● **Work to be completed**: Across all the entries below, how many lines contain the string "ECHO"? The number by itself is the answer.

● **Records**:

════════════════

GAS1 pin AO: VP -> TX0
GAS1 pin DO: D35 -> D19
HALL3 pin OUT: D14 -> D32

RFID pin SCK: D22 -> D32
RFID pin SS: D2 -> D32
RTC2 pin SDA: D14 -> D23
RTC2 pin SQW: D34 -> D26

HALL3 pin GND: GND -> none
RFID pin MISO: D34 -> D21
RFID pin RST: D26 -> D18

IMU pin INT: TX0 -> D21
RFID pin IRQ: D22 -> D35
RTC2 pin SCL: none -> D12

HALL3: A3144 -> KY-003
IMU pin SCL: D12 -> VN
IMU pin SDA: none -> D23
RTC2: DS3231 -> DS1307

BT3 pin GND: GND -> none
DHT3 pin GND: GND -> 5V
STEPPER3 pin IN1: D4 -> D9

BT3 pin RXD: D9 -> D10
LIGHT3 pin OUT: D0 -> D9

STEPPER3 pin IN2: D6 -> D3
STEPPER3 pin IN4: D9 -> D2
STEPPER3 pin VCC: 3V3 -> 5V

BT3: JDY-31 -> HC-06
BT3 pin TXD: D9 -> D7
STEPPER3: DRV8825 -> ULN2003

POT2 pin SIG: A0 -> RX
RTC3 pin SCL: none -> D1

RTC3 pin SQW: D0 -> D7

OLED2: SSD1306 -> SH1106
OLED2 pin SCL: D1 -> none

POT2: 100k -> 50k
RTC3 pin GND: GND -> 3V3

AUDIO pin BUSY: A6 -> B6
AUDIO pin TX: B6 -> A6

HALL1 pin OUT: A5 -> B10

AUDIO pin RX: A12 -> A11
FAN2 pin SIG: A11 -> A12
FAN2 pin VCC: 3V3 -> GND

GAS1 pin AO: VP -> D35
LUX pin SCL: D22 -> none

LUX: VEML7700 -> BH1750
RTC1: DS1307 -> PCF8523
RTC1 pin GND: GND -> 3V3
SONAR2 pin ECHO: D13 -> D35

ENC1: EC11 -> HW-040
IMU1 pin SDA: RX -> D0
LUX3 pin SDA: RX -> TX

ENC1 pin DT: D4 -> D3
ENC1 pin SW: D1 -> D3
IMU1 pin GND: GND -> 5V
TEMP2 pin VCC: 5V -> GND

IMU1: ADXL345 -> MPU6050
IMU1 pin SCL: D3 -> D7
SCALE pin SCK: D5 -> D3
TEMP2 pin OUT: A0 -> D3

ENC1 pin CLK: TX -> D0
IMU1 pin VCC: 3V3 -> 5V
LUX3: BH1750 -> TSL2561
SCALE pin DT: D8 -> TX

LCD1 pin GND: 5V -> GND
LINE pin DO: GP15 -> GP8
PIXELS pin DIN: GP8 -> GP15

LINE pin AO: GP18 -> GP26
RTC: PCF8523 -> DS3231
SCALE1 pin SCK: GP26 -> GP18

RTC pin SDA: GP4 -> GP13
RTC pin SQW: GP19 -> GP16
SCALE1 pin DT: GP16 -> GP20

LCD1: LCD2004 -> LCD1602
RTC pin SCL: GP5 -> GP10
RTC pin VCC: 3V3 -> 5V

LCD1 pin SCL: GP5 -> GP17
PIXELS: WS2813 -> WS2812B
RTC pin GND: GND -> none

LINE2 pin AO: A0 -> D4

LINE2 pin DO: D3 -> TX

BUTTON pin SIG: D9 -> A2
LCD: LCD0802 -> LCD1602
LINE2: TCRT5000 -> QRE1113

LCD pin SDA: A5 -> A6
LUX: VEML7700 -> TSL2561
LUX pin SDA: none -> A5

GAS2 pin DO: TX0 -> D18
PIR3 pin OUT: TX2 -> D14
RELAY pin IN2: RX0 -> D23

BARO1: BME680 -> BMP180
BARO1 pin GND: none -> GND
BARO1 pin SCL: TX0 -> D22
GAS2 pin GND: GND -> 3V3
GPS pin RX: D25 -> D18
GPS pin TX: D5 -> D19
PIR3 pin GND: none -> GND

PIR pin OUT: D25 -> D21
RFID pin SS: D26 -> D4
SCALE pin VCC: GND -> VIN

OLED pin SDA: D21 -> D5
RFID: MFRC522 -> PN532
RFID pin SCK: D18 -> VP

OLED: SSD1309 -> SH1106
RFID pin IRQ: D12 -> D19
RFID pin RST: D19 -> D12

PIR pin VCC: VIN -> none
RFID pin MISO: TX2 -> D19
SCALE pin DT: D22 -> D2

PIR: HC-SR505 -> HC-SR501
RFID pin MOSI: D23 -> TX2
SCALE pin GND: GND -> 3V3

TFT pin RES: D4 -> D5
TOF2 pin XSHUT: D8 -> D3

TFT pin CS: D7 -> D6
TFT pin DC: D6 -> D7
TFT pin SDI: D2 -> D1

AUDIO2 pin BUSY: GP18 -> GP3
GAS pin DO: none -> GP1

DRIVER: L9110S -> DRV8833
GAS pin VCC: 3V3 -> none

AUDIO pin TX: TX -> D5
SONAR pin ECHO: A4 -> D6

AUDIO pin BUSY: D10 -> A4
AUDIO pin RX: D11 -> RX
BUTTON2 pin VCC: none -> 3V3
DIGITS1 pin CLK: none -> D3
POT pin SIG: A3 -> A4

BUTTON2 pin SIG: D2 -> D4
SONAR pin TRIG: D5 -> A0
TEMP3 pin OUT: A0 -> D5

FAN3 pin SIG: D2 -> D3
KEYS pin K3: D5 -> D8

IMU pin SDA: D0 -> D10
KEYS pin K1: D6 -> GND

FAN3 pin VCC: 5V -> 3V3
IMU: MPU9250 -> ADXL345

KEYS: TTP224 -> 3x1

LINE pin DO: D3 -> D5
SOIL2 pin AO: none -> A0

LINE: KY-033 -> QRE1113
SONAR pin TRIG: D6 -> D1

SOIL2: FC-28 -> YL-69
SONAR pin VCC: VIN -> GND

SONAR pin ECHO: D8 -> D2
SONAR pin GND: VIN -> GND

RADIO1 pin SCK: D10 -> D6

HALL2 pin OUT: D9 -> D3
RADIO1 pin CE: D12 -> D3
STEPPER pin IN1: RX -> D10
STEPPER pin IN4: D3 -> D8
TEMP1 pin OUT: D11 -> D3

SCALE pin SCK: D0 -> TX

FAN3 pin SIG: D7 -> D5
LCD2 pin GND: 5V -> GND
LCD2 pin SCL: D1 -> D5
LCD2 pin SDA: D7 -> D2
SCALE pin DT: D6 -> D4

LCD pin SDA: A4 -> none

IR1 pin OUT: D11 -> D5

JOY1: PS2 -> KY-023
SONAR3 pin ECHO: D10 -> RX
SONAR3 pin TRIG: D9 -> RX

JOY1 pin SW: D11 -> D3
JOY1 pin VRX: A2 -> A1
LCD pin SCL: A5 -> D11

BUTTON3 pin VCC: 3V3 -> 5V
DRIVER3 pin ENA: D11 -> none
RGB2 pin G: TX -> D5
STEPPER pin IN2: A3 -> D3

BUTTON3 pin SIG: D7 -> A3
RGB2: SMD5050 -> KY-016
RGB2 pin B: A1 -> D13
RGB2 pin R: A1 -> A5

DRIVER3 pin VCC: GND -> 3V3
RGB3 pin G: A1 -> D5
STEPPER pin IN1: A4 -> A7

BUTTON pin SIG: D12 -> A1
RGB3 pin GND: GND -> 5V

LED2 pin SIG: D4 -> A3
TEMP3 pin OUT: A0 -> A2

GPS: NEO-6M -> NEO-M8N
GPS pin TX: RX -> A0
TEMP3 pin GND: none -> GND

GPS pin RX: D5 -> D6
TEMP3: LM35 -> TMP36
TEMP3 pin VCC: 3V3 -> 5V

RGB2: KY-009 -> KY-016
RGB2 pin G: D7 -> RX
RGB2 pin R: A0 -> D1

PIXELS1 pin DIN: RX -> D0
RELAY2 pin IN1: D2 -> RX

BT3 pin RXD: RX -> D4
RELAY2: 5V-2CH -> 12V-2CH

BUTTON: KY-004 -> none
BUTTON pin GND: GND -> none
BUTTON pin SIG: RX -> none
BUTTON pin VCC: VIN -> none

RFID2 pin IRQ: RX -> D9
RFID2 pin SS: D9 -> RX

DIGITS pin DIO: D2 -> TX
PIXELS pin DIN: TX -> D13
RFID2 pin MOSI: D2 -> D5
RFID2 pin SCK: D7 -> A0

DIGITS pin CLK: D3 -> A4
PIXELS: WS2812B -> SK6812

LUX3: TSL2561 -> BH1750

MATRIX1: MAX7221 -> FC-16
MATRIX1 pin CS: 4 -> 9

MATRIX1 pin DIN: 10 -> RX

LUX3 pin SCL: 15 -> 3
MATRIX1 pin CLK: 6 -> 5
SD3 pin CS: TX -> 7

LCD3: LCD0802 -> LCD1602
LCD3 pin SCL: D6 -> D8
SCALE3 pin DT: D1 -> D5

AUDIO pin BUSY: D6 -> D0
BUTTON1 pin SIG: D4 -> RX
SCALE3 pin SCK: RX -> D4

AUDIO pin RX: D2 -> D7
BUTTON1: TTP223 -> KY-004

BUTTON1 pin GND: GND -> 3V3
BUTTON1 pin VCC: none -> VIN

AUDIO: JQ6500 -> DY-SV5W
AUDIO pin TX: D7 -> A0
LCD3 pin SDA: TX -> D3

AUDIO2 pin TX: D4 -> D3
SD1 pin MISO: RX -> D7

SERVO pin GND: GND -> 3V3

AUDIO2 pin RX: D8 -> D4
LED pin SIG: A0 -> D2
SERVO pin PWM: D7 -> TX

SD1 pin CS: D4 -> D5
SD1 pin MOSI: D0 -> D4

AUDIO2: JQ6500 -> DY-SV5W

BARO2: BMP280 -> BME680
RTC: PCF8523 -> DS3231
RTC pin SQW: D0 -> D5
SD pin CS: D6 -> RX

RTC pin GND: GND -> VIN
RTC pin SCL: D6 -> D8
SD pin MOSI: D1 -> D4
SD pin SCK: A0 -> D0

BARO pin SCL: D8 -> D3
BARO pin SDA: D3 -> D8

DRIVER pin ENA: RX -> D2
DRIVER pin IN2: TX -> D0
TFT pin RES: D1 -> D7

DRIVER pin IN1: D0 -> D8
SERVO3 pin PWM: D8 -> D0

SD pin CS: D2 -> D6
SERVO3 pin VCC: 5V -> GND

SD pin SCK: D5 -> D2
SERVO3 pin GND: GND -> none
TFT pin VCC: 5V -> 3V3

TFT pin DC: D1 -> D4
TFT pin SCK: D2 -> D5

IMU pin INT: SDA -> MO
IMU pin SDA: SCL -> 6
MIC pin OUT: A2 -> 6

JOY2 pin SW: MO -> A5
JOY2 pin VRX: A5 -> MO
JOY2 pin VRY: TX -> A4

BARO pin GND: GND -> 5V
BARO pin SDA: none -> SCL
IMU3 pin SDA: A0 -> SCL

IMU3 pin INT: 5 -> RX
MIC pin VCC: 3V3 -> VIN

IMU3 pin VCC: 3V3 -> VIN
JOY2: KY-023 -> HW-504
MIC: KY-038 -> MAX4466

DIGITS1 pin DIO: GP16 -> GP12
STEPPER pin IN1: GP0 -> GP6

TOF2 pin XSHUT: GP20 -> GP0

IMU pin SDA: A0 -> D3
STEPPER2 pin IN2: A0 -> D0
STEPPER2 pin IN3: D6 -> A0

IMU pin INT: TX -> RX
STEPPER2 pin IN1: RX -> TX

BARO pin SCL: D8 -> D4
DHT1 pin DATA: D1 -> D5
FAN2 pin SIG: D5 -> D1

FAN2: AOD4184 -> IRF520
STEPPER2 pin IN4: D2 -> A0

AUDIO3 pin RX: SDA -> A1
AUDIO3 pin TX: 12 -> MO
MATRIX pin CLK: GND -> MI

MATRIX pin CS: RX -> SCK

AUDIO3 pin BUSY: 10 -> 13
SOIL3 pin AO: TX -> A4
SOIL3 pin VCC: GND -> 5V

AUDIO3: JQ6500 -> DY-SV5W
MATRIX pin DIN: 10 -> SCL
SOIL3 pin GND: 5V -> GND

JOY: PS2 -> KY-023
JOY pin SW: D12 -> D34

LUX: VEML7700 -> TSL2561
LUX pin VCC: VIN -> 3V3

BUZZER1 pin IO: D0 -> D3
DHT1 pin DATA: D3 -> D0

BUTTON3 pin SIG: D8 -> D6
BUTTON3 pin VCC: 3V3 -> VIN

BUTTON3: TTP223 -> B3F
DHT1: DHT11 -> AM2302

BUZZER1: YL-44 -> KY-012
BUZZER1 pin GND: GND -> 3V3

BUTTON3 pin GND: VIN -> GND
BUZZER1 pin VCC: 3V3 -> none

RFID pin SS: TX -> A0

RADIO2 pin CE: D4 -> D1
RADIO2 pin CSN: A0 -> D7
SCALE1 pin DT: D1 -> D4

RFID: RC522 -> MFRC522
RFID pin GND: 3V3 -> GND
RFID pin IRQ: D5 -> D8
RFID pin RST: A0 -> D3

════════════════

● **Response to the exercise**: 4